→ Task goal
All entries are to be printed again exactly, with their images omitted.

BEGIN Source information

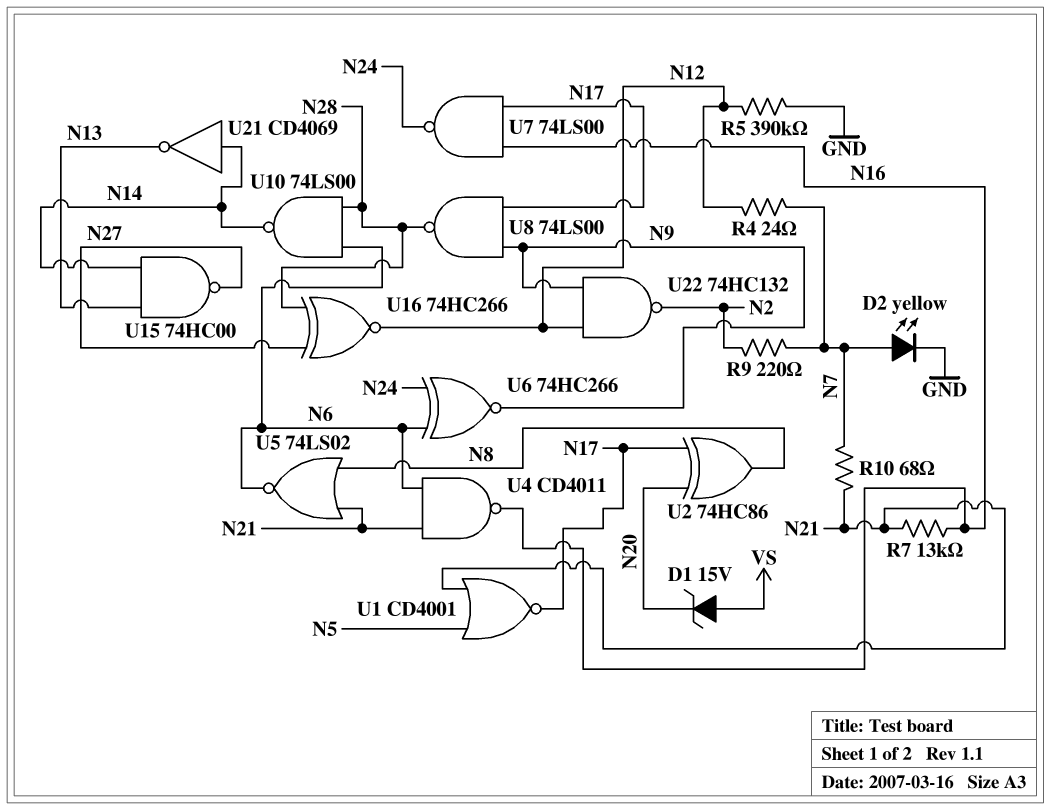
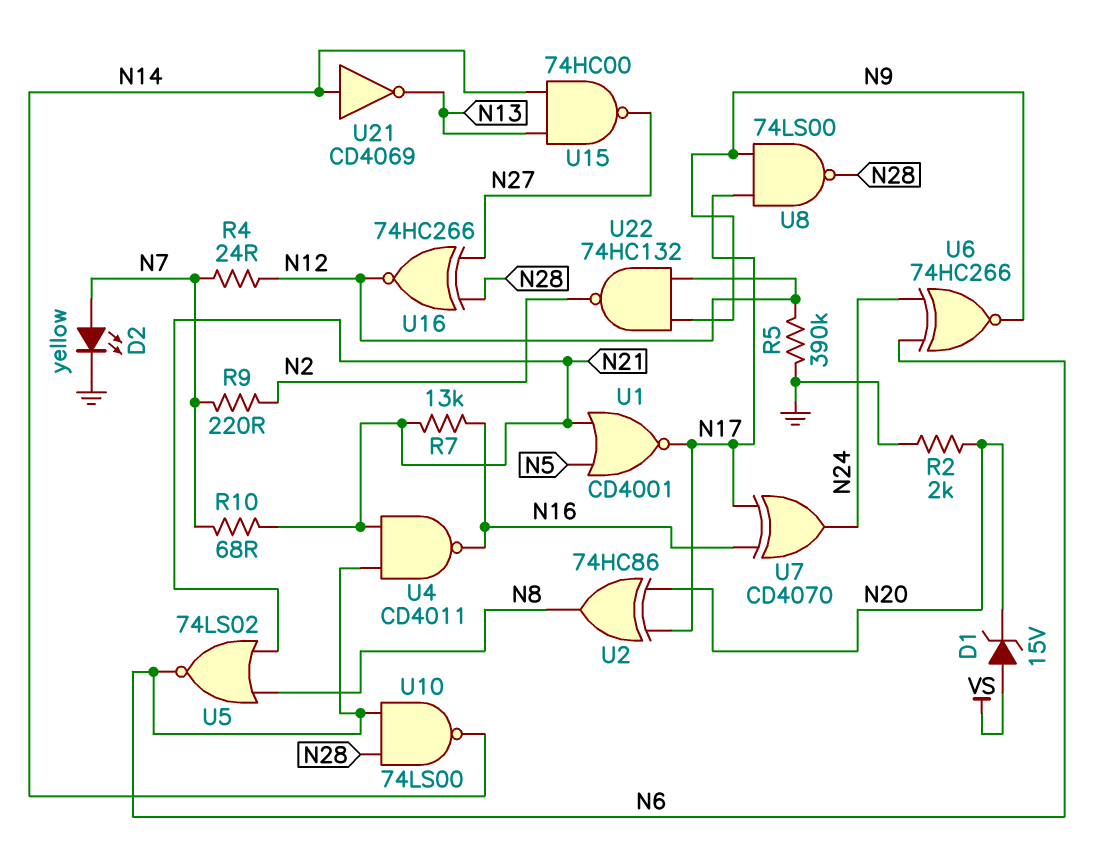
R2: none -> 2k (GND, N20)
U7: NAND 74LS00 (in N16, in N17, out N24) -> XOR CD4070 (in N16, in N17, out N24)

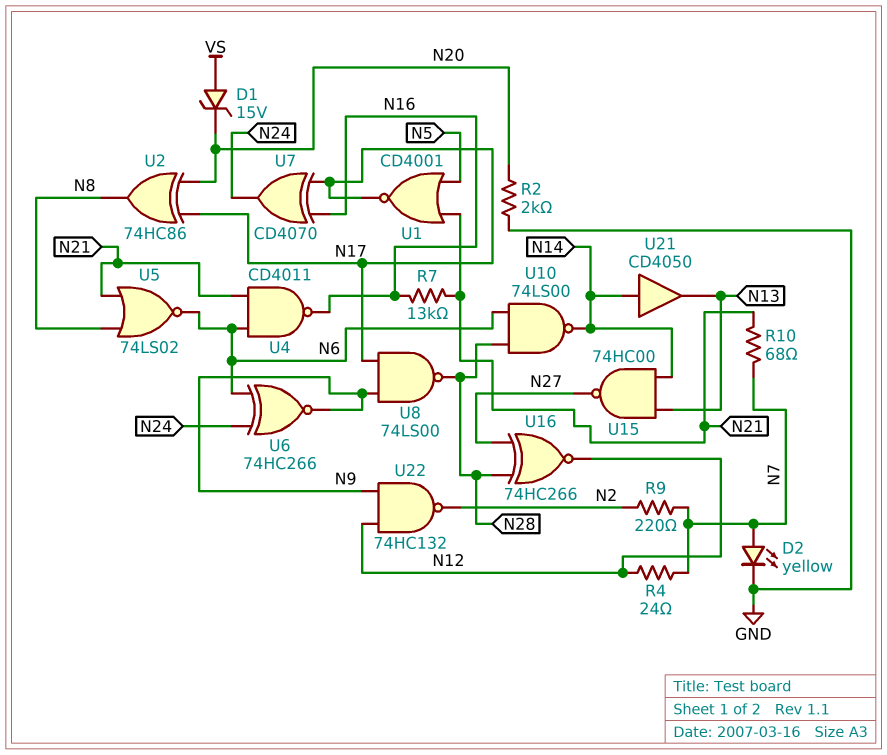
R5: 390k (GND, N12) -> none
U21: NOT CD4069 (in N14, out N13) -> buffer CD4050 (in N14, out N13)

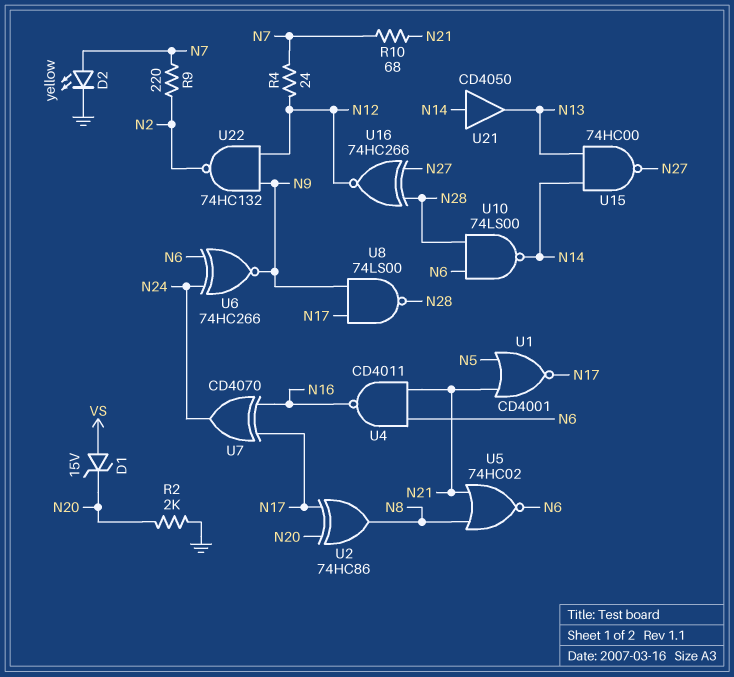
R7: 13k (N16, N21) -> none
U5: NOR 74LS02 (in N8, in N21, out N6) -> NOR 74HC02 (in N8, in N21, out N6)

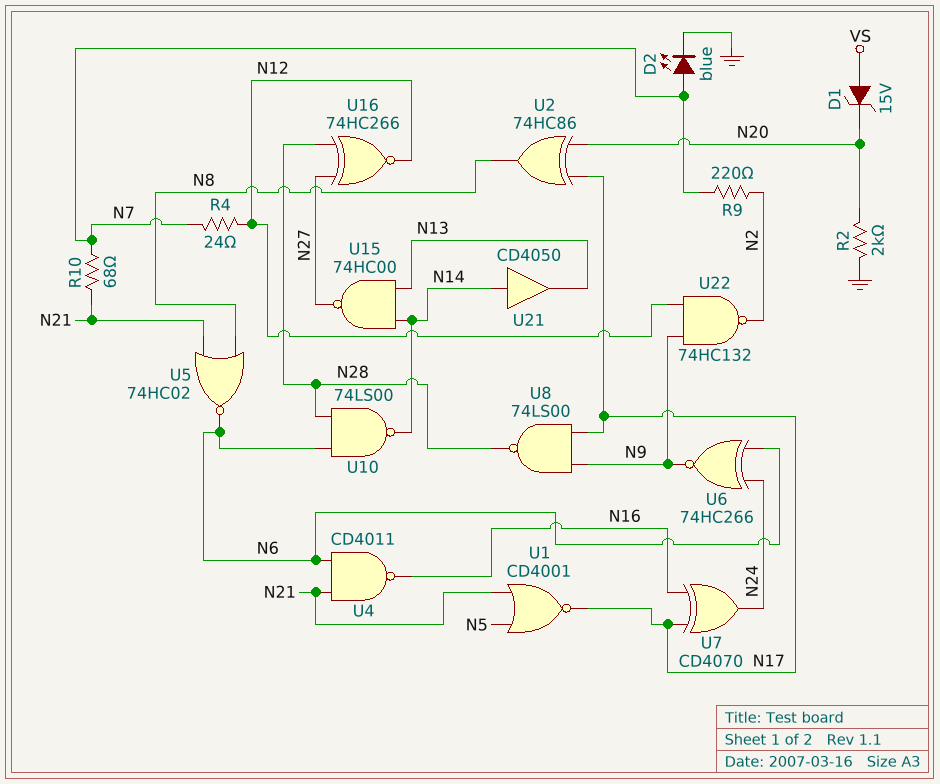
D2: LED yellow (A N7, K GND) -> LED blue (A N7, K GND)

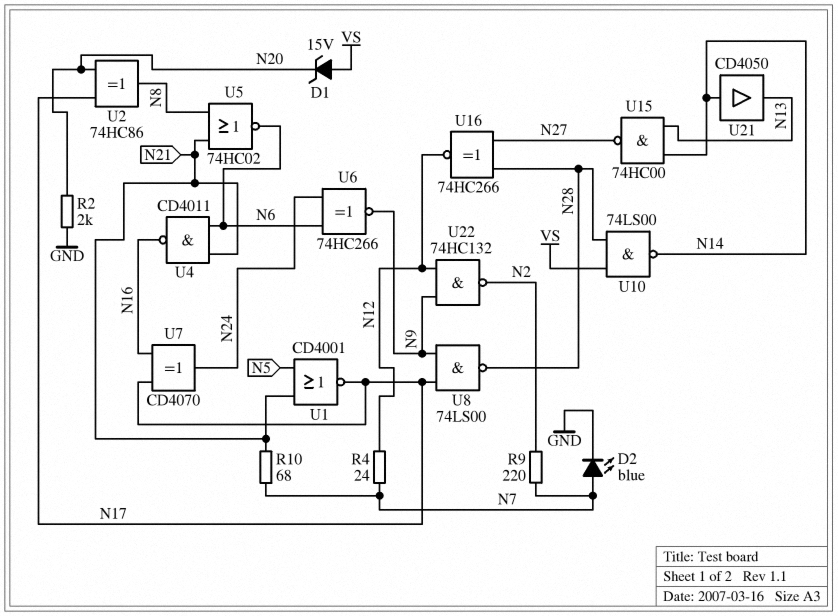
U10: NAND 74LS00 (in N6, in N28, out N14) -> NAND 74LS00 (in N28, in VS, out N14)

END Source information

→ Finished task
R2: none -> 2k (GND, N20)
U7: NAND 74LS00 (in N16, in N17, out N24) -> XOR CD4070 (in N16, in N17, out N24)

R5: 390k (GND, N12) -> none
U21: NOT CD4069 (in N14, out N13) -> buffer CD4050 (in N14, out N13)

R7: 13k (N16, N21) -> none
U5: NOR 74LS02 (in N8, in N21, out N6) -> NOR 74HC02 (in N8, in N21, out N6)

D2: LED yellow (A N7, K GND) -> LED blue (A N7, K GND)

U10: NAND 74LS00 (in N6, in N28, out N14) -> NAND 74LS00 (in N28, in VS, out N14)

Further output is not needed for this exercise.